THE TASK> Below are several entries. Transcribe exactly those lines that fall from the one with "orange ripasavi 452,400,99,128" through the one with "domino (green) <712, 581>", end lines included.
--- PROVIDED RECORDS ---
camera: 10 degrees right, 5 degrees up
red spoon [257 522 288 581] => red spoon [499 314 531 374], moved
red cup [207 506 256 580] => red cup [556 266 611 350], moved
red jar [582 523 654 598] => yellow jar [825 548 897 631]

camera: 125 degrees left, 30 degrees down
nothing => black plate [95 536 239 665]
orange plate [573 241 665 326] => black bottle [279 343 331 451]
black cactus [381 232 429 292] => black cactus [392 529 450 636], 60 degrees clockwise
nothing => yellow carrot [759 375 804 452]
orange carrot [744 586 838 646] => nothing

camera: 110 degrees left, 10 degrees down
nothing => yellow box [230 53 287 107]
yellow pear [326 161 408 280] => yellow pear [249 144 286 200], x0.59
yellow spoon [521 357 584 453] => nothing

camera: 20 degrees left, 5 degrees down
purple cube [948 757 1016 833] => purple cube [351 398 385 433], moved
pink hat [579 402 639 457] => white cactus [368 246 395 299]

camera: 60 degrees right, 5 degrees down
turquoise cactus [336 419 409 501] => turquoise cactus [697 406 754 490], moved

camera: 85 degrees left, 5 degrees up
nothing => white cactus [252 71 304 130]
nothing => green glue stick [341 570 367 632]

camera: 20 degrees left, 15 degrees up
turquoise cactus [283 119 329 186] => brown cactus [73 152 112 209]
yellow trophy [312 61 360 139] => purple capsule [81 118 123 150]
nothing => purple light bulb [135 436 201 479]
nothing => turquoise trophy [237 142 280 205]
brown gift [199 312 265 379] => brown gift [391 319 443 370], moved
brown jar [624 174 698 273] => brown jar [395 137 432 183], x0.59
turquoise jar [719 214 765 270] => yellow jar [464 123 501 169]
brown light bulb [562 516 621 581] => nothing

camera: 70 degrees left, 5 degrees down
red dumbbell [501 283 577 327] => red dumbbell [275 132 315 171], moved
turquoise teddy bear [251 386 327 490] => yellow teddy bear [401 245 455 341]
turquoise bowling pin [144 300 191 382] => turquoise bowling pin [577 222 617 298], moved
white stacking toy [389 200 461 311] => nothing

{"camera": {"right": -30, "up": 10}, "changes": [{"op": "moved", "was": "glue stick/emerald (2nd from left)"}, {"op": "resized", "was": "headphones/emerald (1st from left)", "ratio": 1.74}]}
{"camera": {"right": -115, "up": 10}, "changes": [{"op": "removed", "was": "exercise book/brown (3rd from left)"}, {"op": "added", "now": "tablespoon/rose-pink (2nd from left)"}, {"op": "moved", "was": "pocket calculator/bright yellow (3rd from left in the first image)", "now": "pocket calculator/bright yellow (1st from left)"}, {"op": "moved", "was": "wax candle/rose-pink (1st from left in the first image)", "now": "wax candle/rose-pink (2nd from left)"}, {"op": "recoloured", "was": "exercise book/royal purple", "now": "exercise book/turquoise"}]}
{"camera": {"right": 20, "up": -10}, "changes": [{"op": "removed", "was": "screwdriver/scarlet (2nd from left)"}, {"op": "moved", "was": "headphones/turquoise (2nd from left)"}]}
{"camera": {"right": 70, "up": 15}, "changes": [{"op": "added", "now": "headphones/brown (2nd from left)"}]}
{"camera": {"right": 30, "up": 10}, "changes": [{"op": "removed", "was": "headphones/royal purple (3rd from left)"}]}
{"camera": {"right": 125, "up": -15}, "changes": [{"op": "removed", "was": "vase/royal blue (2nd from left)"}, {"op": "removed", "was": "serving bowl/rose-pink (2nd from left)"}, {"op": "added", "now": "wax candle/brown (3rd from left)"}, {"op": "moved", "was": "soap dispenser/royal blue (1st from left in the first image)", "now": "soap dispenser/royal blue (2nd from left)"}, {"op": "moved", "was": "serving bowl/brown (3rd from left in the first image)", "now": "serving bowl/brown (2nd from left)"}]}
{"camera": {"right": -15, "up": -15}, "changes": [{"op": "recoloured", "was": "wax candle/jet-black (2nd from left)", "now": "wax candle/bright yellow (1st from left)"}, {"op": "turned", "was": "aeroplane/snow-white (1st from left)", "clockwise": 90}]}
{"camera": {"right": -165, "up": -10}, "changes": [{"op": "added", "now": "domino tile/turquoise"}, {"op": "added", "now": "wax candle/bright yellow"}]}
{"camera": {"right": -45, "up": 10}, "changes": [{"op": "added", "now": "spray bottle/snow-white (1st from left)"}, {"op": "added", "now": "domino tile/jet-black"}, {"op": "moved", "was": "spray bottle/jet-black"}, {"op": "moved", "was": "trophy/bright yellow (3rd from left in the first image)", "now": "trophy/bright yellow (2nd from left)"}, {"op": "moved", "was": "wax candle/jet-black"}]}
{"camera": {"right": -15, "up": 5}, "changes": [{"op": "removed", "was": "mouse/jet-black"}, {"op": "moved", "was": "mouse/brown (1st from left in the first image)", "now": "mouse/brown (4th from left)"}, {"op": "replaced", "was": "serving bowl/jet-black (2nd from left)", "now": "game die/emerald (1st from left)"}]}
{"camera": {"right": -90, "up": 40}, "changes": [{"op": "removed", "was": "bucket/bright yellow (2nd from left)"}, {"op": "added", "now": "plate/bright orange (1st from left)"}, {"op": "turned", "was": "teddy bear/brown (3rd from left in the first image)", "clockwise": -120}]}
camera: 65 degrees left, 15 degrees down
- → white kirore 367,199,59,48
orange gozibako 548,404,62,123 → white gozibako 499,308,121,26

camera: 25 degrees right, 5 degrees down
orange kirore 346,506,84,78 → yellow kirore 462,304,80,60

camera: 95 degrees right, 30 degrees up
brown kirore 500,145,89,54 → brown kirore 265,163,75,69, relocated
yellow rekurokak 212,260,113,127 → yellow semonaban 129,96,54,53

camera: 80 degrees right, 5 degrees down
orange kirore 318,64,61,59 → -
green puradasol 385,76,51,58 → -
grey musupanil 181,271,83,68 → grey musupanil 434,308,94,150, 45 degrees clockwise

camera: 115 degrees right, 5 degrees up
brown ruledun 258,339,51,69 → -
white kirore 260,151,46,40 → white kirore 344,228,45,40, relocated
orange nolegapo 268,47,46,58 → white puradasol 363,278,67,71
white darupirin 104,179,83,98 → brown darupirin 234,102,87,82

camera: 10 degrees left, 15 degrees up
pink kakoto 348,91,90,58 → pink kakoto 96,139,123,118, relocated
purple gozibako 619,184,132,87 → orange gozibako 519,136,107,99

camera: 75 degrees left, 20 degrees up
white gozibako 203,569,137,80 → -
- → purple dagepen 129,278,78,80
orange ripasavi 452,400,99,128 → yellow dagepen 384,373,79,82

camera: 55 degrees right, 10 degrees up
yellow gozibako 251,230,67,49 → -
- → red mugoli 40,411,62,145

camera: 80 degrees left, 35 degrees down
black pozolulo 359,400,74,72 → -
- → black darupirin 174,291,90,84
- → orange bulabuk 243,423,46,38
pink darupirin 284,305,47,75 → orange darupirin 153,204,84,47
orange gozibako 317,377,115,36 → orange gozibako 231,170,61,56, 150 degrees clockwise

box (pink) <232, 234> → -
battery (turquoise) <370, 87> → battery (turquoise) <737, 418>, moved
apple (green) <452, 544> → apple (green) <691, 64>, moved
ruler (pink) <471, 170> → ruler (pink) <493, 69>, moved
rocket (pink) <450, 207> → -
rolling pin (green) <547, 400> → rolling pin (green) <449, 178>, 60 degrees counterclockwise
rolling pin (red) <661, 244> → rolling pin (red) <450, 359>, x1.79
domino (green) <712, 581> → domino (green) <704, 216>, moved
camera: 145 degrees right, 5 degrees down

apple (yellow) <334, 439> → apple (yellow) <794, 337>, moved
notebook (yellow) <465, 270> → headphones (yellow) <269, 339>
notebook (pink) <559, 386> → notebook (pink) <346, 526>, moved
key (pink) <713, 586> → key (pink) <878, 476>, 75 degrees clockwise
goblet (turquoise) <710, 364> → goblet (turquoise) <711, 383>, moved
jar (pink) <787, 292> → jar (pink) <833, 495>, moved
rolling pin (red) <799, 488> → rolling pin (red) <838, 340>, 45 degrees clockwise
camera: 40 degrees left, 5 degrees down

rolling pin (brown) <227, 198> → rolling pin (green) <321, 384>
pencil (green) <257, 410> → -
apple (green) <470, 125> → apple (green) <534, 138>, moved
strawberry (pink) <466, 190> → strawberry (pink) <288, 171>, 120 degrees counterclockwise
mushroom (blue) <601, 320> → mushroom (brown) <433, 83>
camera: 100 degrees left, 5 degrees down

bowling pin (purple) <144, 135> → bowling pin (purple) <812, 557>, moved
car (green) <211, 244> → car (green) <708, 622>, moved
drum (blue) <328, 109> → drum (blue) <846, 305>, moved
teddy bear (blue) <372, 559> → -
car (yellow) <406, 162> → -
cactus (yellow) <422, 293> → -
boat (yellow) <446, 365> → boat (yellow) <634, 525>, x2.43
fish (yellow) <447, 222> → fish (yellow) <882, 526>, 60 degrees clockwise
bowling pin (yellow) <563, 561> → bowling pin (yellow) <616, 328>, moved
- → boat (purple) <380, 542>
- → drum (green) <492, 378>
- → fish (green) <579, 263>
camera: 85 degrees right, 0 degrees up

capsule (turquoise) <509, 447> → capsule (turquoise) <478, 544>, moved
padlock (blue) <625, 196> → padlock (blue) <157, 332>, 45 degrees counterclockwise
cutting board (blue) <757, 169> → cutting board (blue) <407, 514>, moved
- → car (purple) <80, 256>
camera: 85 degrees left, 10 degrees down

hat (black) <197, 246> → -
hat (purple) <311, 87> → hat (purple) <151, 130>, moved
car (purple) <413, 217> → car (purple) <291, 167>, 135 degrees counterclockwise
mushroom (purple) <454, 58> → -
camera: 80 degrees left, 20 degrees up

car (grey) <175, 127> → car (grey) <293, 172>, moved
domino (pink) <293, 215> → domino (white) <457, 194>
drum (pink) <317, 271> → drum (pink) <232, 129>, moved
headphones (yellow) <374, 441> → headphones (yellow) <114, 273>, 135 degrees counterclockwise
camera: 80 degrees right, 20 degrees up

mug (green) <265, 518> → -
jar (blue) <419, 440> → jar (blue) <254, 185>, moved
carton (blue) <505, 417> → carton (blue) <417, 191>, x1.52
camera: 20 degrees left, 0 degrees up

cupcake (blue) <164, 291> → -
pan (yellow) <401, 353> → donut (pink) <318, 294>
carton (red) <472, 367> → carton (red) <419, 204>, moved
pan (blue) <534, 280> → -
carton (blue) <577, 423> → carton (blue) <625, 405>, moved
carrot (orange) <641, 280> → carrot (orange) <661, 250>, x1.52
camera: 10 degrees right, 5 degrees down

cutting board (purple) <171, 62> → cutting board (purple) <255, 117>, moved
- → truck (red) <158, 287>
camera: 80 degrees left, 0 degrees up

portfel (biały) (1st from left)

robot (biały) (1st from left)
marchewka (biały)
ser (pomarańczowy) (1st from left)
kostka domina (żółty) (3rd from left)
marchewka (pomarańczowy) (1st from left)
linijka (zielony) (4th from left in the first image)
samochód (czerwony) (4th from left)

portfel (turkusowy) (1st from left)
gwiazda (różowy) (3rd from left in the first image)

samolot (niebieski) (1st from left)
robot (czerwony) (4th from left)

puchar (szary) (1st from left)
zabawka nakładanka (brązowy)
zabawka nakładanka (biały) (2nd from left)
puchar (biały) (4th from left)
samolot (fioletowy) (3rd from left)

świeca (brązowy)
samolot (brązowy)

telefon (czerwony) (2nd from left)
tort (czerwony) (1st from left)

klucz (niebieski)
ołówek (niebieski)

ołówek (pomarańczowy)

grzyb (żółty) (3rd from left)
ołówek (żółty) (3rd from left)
---
REPLY>
orange ripasavi 452,400,99,128 → yellow dagepen 384,373,79,82

camera: 55 degrees right, 10 degrees up
yellow gozibako 251,230,67,49 → -
- → red mugoli 40,411,62,145

camera: 80 degrees left, 35 degrees down
black pozolulo 359,400,74,72 → -
- → black darupirin 174,291,90,84
- → orange bulabuk 243,423,46,38
pink darupirin 284,305,47,75 → orange darupirin 153,204,84,47
orange gozibako 317,377,115,36 → orange gozibako 231,170,61,56, 150 degrees clockwise

box (pink) <232, 234> → -
battery (turquoise) <370, 87> → battery (turquoise) <737, 418>, moved
apple (green) <452, 544> → apple (green) <691, 64>, moved
ruler (pink) <471, 170> → ruler (pink) <493, 69>, moved
rocket (pink) <450, 207> → -
rolling pin (green) <547, 400> → rolling pin (green) <449, 178>, 60 degrees counterclockwise
rolling pin (red) <661, 244> → rolling pin (red) <450, 359>, x1.79
domino (green) <712, 581> → domino (green) <704, 216>, moved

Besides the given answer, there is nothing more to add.